• _Input records_
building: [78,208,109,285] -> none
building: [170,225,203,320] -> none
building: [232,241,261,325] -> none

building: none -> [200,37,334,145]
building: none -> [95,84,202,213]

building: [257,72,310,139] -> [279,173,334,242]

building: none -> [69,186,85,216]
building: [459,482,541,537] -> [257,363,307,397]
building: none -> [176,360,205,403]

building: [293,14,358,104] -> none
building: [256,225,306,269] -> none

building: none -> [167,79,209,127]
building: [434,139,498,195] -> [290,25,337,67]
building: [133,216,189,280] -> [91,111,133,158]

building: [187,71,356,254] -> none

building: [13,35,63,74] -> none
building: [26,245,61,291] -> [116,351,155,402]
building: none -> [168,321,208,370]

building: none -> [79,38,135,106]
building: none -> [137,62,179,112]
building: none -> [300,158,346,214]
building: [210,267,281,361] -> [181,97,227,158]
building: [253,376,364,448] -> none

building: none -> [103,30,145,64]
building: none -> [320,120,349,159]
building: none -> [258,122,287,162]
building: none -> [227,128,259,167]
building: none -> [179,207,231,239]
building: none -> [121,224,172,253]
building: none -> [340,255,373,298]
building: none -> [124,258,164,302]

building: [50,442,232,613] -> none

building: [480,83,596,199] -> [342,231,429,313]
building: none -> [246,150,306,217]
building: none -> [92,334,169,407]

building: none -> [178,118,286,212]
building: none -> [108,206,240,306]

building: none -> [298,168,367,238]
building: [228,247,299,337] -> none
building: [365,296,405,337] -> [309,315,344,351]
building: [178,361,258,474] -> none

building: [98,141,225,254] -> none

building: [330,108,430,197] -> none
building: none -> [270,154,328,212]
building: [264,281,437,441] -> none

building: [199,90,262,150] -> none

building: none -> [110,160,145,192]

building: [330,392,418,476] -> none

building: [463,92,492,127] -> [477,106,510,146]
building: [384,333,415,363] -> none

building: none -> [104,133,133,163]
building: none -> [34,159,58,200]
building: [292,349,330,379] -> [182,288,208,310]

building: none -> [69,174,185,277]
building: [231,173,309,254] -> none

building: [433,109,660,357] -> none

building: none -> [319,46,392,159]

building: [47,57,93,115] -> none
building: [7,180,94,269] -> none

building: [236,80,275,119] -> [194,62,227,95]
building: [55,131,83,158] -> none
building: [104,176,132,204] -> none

• _Problem requirements_
All the entries must be retyped exactly.

• _Answer for this exercise_
building: [78,208,109,285] -> none
building: [170,225,203,320] -> none
building: [232,241,261,325] -> none

building: none -> [200,37,334,145]
building: none -> [95,84,202,213]

building: [257,72,310,139] -> [279,173,334,242]

building: none -> [69,186,85,216]
building: [459,482,541,537] -> [257,363,307,397]
building: none -> [176,360,205,403]

building: [293,14,358,104] -> none
building: [256,225,306,269] -> none

building: none -> [167,79,209,127]
building: [434,139,498,195] -> [290,25,337,67]
building: [133,216,189,280] -> [91,111,133,158]

building: [187,71,356,254] -> none

building: [13,35,63,74] -> none
building: [26,245,61,291] -> [116,351,155,402]
building: none -> [168,321,208,370]

building: none -> [79,38,135,106]
building: none -> [137,62,179,112]
building: none -> [300,158,346,214]
building: [210,267,281,361] -> [181,97,227,158]
building: [253,376,364,448] -> none

building: none -> [103,30,145,64]
building: none -> [320,120,349,159]
building: none -> [258,122,287,162]
building: none -> [227,128,259,167]
building: none -> [179,207,231,239]
building: none -> [121,224,172,253]
building: none -> [340,255,373,298]
building: none -> [124,258,164,302]

building: [50,442,232,613] -> none

building: [480,83,596,199] -> [342,231,429,313]
building: none -> [246,150,306,217]
building: none -> [92,334,169,407]

building: none -> [178,118,286,212]
building: none -> [108,206,240,306]

building: none -> [298,168,367,238]
building: [228,247,299,337] -> none
building: [365,296,405,337] -> [309,315,344,351]
building: [178,361,258,474] -> none

building: [98,141,225,254] -> none

building: [330,108,430,197] -> none
building: none -> [270,154,328,212]
building: [264,281,437,441] -> none

building: [199,90,262,150] -> none

building: none -> [110,160,145,192]

building: [330,392,418,476] -> none

building: [463,92,492,127] -> [477,106,510,146]
building: [384,333,415,363] -> none

building: none -> [104,133,133,163]
building: none -> [34,159,58,200]
building: [292,349,330,379] -> [182,288,208,310]

building: none -> [69,174,185,277]
building: [231,173,309,254] -> none

building: [433,109,660,357] -> none

building: none -> [319,46,392,159]

building: [47,57,93,115] -> none
building: [7,180,94,269] -> none

building: [236,80,275,119] -> [194,62,227,95]
building: [55,131,83,158] -> none
building: [104,176,132,204] -> none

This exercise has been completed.